RECORDS FOR PROCESSING:

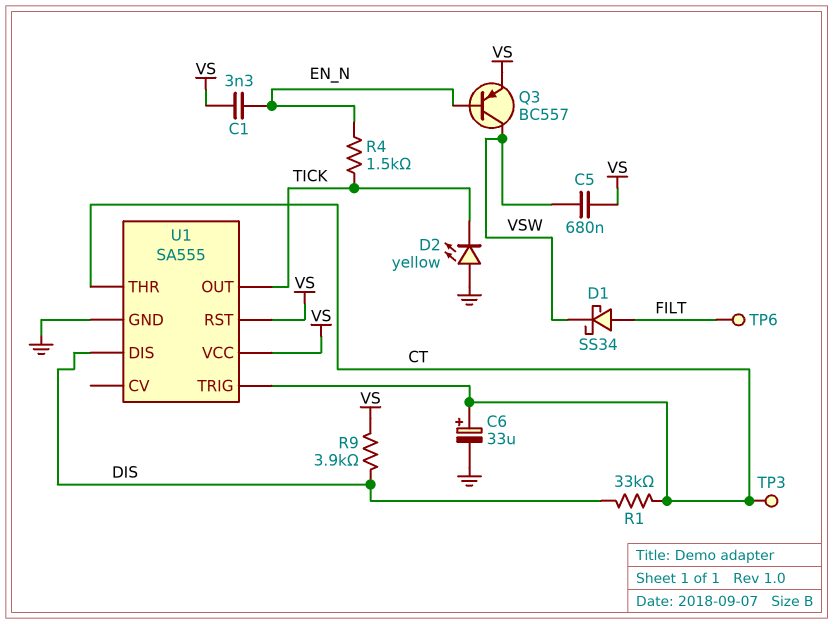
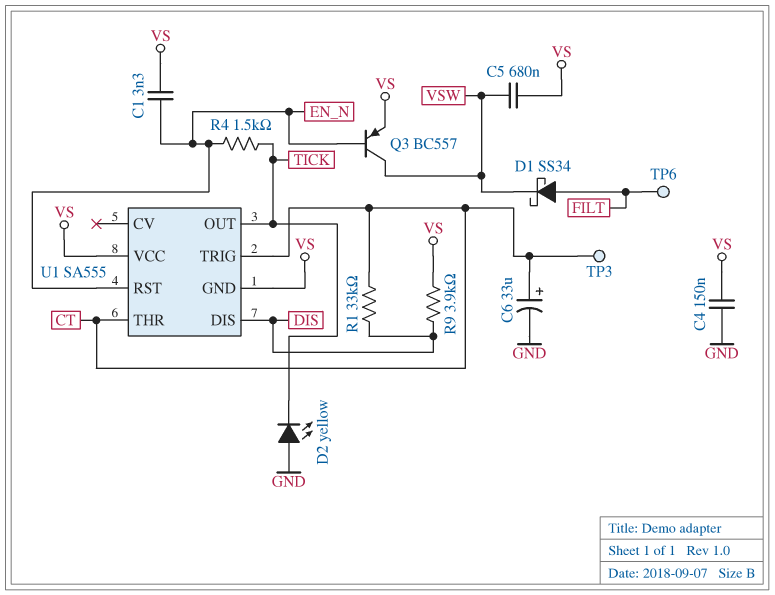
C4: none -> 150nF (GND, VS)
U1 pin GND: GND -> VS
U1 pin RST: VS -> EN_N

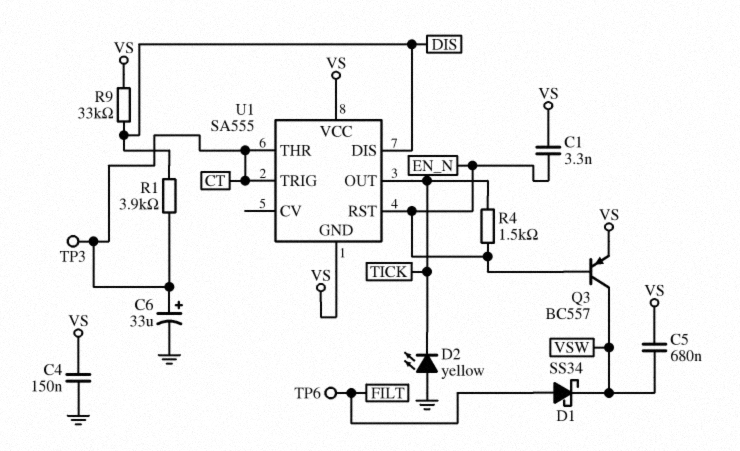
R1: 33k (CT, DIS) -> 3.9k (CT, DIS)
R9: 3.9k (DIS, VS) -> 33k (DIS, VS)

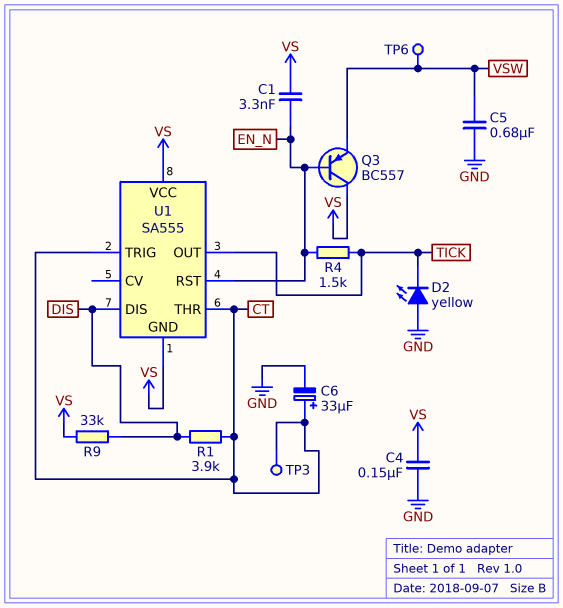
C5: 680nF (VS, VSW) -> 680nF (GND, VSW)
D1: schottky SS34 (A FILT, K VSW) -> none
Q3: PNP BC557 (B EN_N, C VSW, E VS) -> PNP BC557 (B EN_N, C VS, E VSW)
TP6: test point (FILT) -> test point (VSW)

EXERCISE BRIEF:
Only the pictures are to be dropped; return everything else in the listing exactly.

RESULT BELOW:
C4: none -> 150nF (GND, VS)
U1 pin GND: GND -> VS
U1 pin RST: VS -> EN_N

R1: 33k (CT, DIS) -> 3.9k (CT, DIS)
R9: 3.9k (DIS, VS) -> 33k (DIS, VS)

C5: 680nF (VS, VSW) -> 680nF (GND, VSW)
D1: schottky SS34 (A FILT, K VSW) -> none
Q3: PNP BC557 (B EN_N, C VSW, E VS) -> PNP BC557 (B EN_N, C VS, E VSW)
TP6: test point (FILT) -> test point (VSW)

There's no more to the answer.